Data segment: Begin

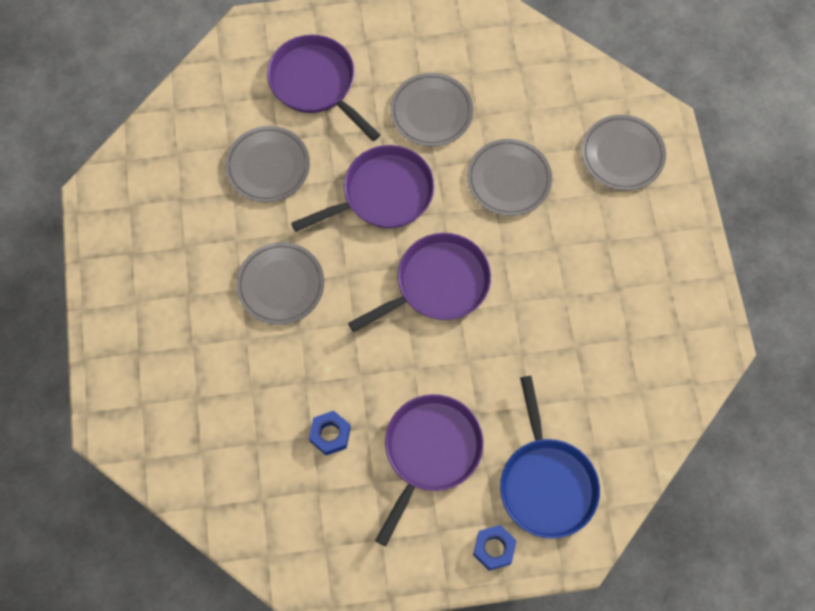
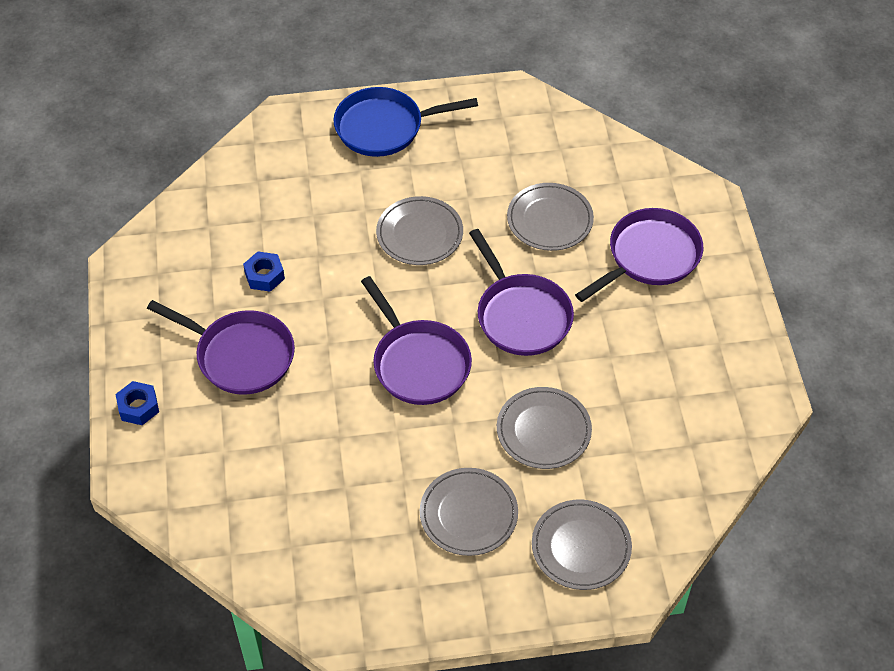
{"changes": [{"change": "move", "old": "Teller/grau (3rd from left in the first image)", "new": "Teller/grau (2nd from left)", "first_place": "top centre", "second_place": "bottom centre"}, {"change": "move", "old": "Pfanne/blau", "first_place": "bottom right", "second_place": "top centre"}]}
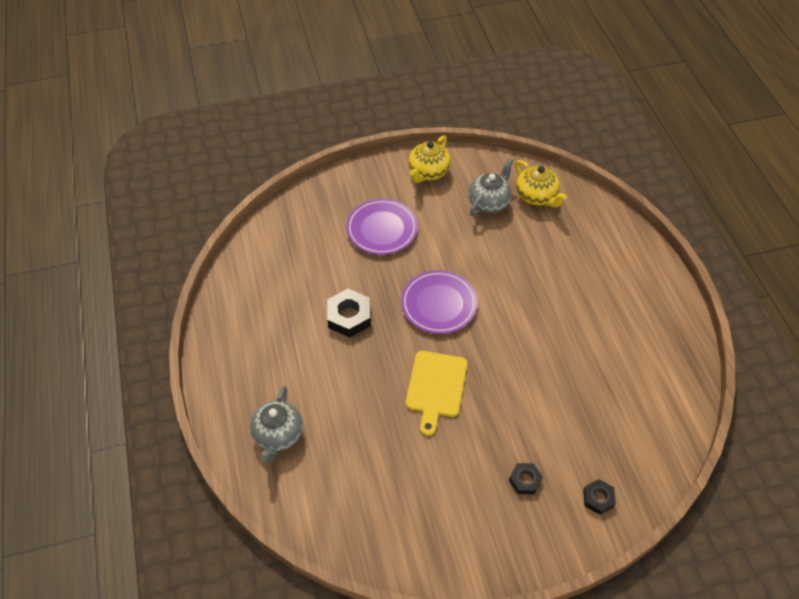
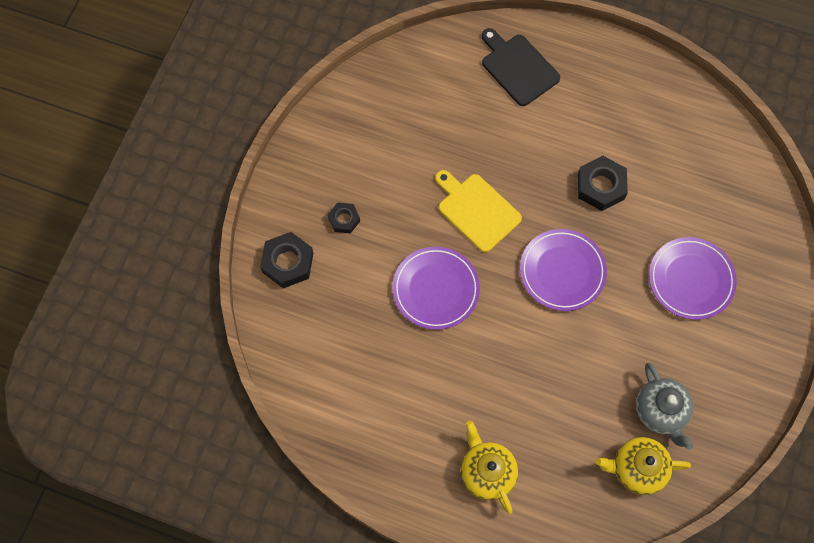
{"changes": [{"change": "insert", "new": "Teller/lila (1st from left)", "second_place": "centre"}, {"change": "move", "old": "Teekanne/gelb (1st from left)", "first_place": "top centre", "second_place": "bottom centre"}, {"change": "replace", "old": "Teekanne/grau (1st from left)", "new": "Schneidebrett/schwarz", "first_place": "bottom centre", "second_place": "top centre"}, {"change": "resize", "old": "Sechskantmutter/schwarz (3rd from left in the first image)", "first_place": "bottom right", "second_place": "centre", "factor": 1.67}]}
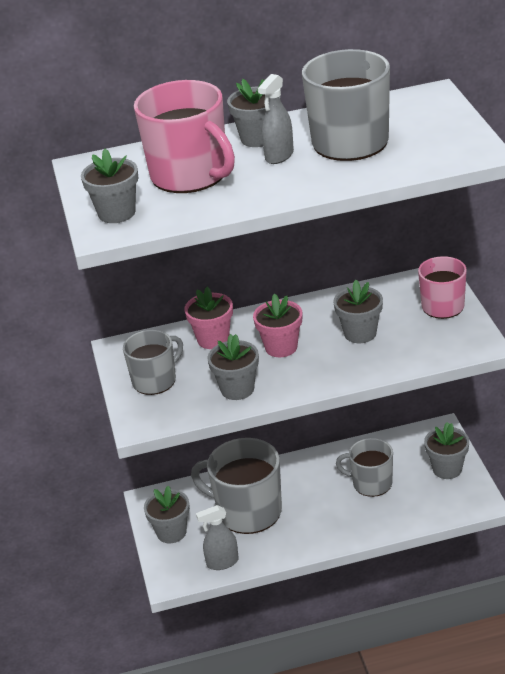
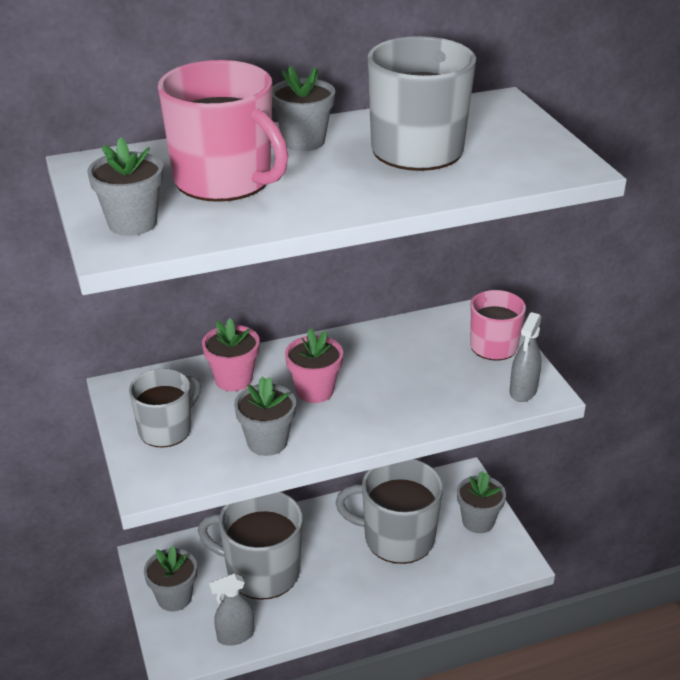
{"changes": [{"change": "delete", "old": "Blumentopf/grau (5th from left)", "first_place": "middle right"}, {"change": "move", "old": "Sprühflasche/grau (2nd from left)", "first_place": "top centre", "second_place": "middle right"}, {"change": "resize", "old": "Tasse/grau (4th from left in the first image)", "first_place": "bottom right", "second_place": "bottom centre", "factor": 1.62}]}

Data segment: End

Problem requirements
When you transcribe the lines above, keep every word exact but leave the pictures behind.

Response area
{"changes": [{"change": "move", "old": "Teller/grau (3rd from left in the first image)", "new": "Teller/grau (2nd from left)", "first_place": "top centre", "second_place": "bottom centre"}, {"change": "move", "old": "Pfanne/blau", "first_place": "bottom right", "second_place": "top centre"}]}
{"changes": [{"change": "insert", "new": "Teller/lila (1st from left)", "second_place": "centre"}, {"change": "move", "old": "Teekanne/gelb (1st from left)", "first_place": "top centre", "second_place": "bottom centre"}, {"change": "replace", "old": "Teekanne/grau (1st from left)", "new": "Schneidebrett/schwarz", "first_place": "bottom centre", "second_place": "top centre"}, {"change": "resize", "old": "Sechskantmutter/schwarz (3rd from left in the first image)", "first_place": "bottom right", "second_place": "centre", "factor": 1.67}]}
{"changes": [{"change": "delete", "old": "Blumentopf/grau (5th from left)", "first_place": "middle right"}, {"change": "move", "old": "Sprühflasche/grau (2nd from left)", "first_place": "top centre", "second_place": "middle right"}, {"change": "resize", "old": "Tasse/grau (4th from left in the first image)", "first_place": "bottom right", "second_place": "bottom centre", "factor": 1.62}]}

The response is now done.